Collected data ->
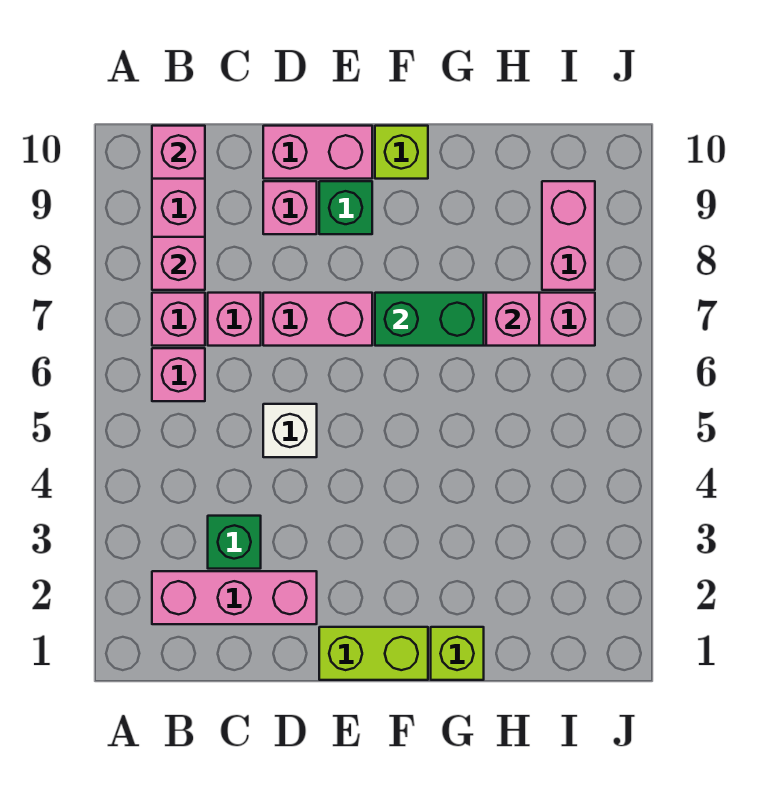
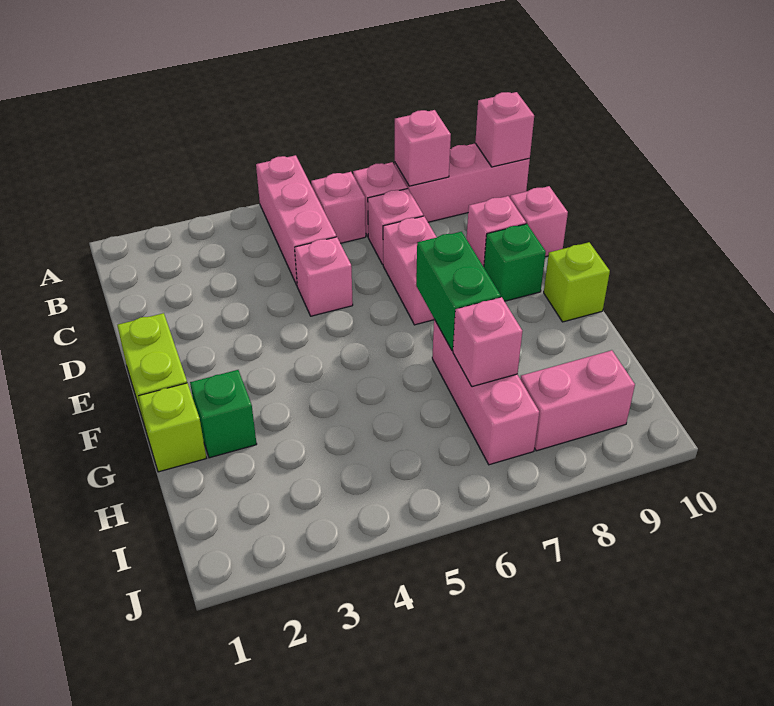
pink brick B2:D2 level 1 -> pink brick A5:C5 level 1
green brick C3 level 1 -> green brick G2 level 1
white brick D5 level 1 -> pink brick D5 level 1
pink brick D10:E10 level 1 -> pink brick D10 level 1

The task -> Skipping all pictures, set the listing down exactly as written.

Task answer ->
pink brick B2:D2 level 1 -> pink brick A5:C5 level 1
green brick C3 level 1 -> green brick G2 level 1
white brick D5 level 1 -> pink brick D5 level 1
pink brick D10:E10 level 1 -> pink brick D10 level 1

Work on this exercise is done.